▶ **TASK GOAL**
Repeat the data below exactly, dropping any pictures it holds.

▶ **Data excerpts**
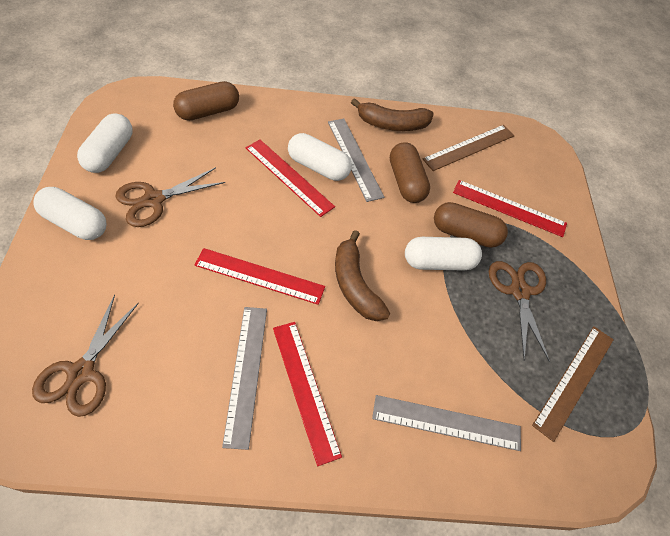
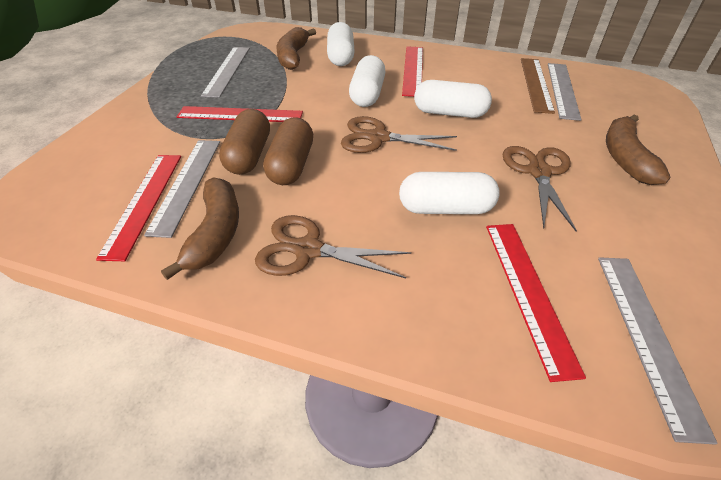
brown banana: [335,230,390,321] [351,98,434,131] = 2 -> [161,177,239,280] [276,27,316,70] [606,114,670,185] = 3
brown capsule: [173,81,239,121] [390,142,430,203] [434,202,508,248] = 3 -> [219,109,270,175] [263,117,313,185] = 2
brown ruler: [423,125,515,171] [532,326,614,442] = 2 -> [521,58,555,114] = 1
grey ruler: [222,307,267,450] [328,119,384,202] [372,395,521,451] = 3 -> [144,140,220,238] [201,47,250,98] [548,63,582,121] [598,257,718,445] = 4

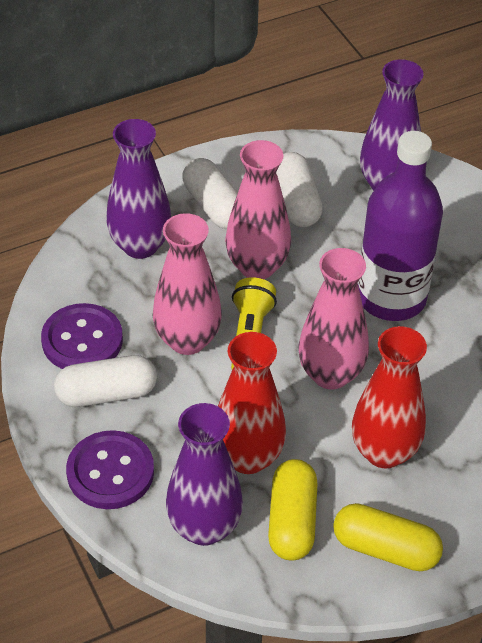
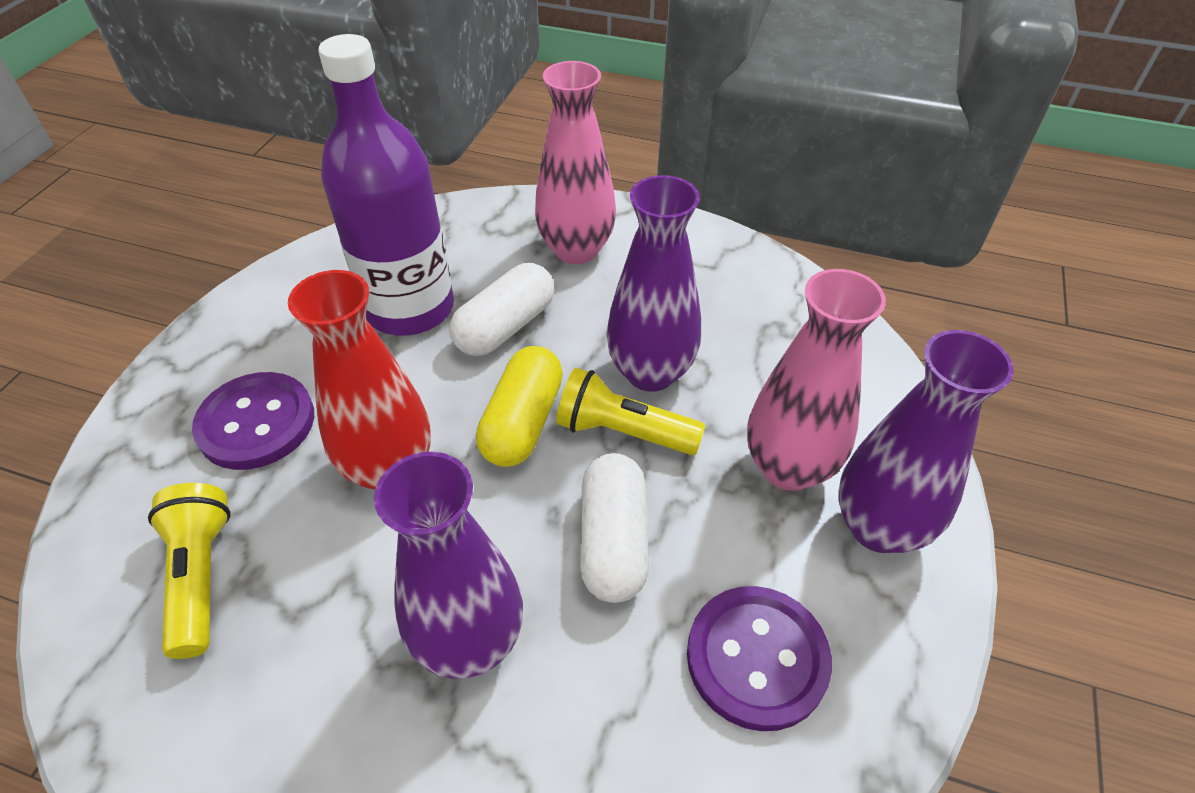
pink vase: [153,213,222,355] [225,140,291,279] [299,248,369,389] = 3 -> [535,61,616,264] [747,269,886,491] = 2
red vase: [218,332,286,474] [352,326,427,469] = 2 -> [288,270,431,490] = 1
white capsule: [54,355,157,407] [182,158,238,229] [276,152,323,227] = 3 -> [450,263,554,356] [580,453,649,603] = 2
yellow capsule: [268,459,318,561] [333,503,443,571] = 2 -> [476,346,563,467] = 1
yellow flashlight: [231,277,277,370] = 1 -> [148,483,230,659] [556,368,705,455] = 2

▶ **SOLUTION TO THIS PROBLEM**
brown banana: [335,230,390,321] [351,98,434,131] = 2 -> [161,177,239,280] [276,27,316,70] [606,114,670,185] = 3
brown capsule: [173,81,239,121] [390,142,430,203] [434,202,508,248] = 3 -> [219,109,270,175] [263,117,313,185] = 2
brown ruler: [423,125,515,171] [532,326,614,442] = 2 -> [521,58,555,114] = 1
grey ruler: [222,307,267,450] [328,119,384,202] [372,395,521,451] = 3 -> [144,140,220,238] [201,47,250,98] [548,63,582,121] [598,257,718,445] = 4

pink vase: [153,213,222,355] [225,140,291,279] [299,248,369,389] = 3 -> [535,61,616,264] [747,269,886,491] = 2
red vase: [218,332,286,474] [352,326,427,469] = 2 -> [288,270,431,490] = 1
white capsule: [54,355,157,407] [182,158,238,229] [276,152,323,227] = 3 -> [450,263,554,356] [580,453,649,603] = 2
yellow capsule: [268,459,318,561] [333,503,443,571] = 2 -> [476,346,563,467] = 1
yellow flashlight: [231,277,277,370] = 1 -> [148,483,230,659] [556,368,705,455] = 2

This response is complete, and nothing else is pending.